**Goal of the exercise**
Leave the pictures out, and repeat exactly each line from the one that holds "yellow car: 3 -> 4" through the final line of the entries below.

(Dataset)

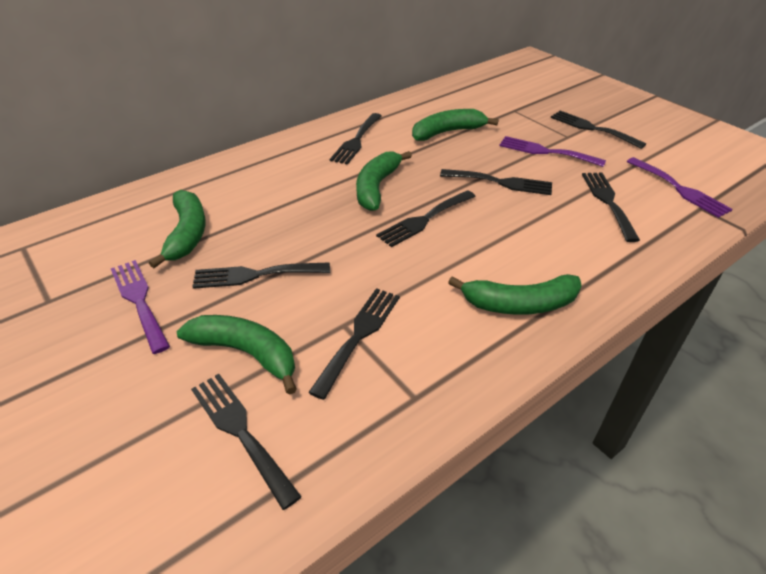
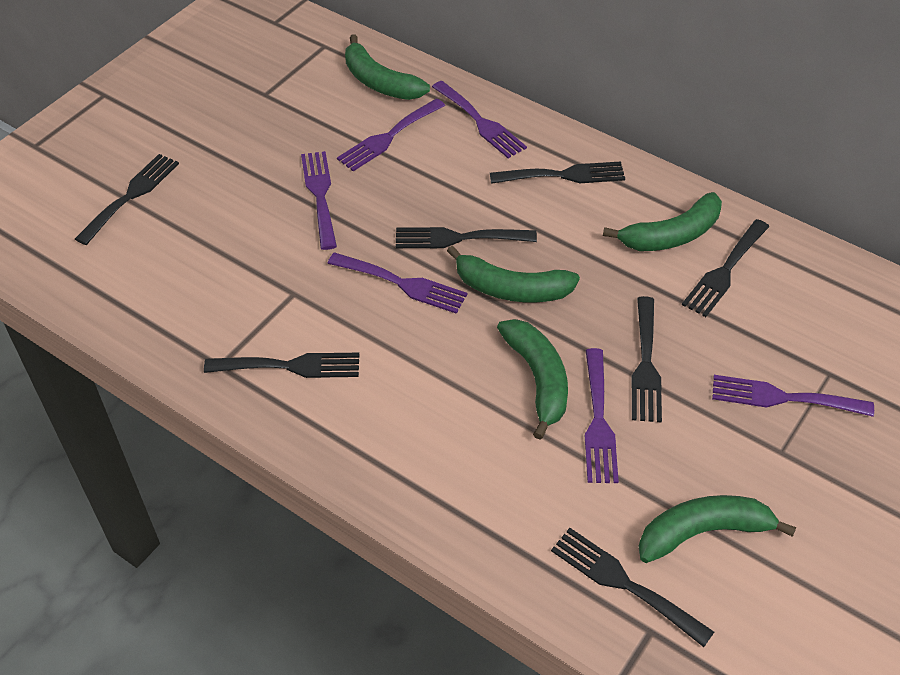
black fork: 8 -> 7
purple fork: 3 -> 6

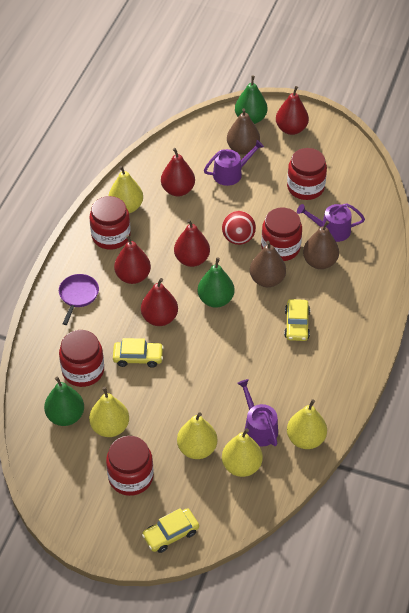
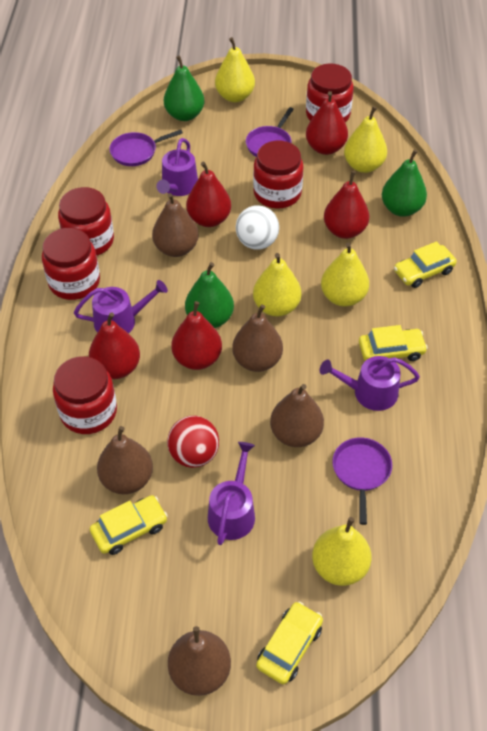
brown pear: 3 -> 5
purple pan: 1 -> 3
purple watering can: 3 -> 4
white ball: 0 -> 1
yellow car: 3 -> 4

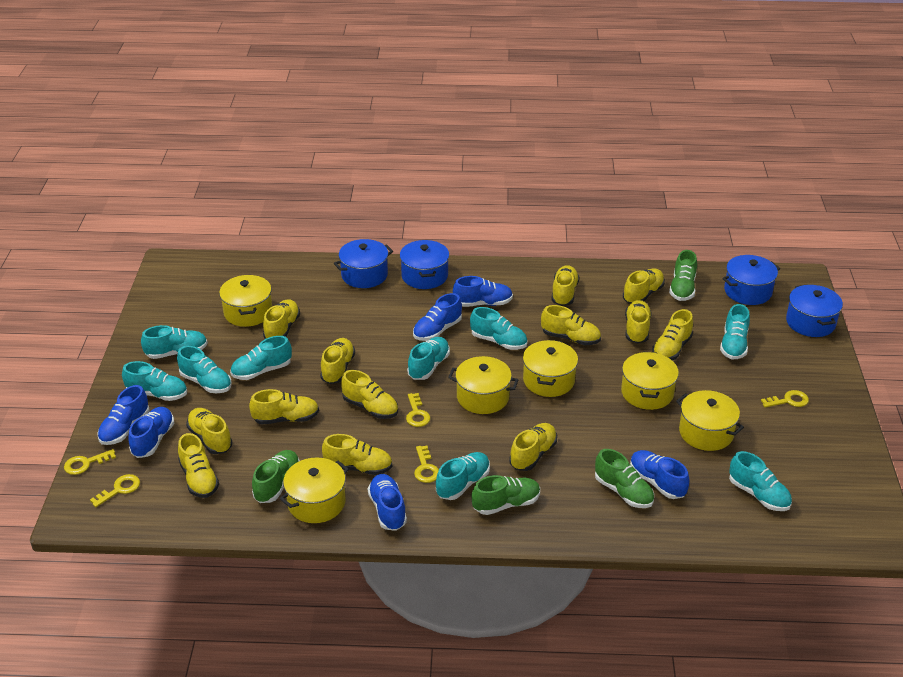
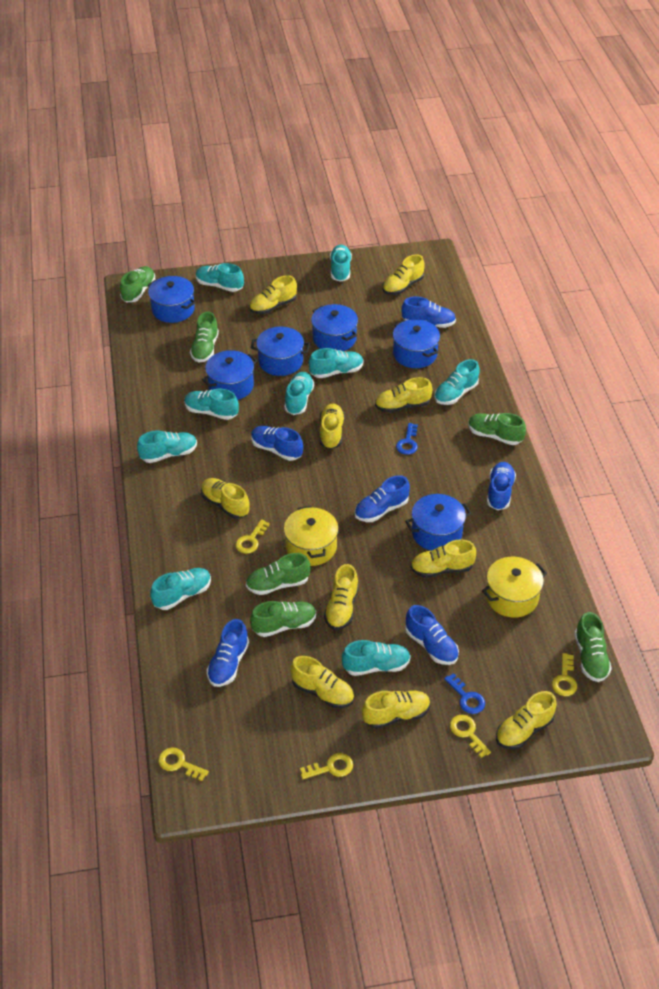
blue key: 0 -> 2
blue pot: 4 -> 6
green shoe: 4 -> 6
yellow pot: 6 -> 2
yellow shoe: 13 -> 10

(End Dataset)

**Exercise output**
yellow car: 3 -> 4

blue key: 0 -> 2
blue pot: 4 -> 6
green shoe: 4 -> 6
yellow pot: 6 -> 2
yellow shoe: 13 -> 10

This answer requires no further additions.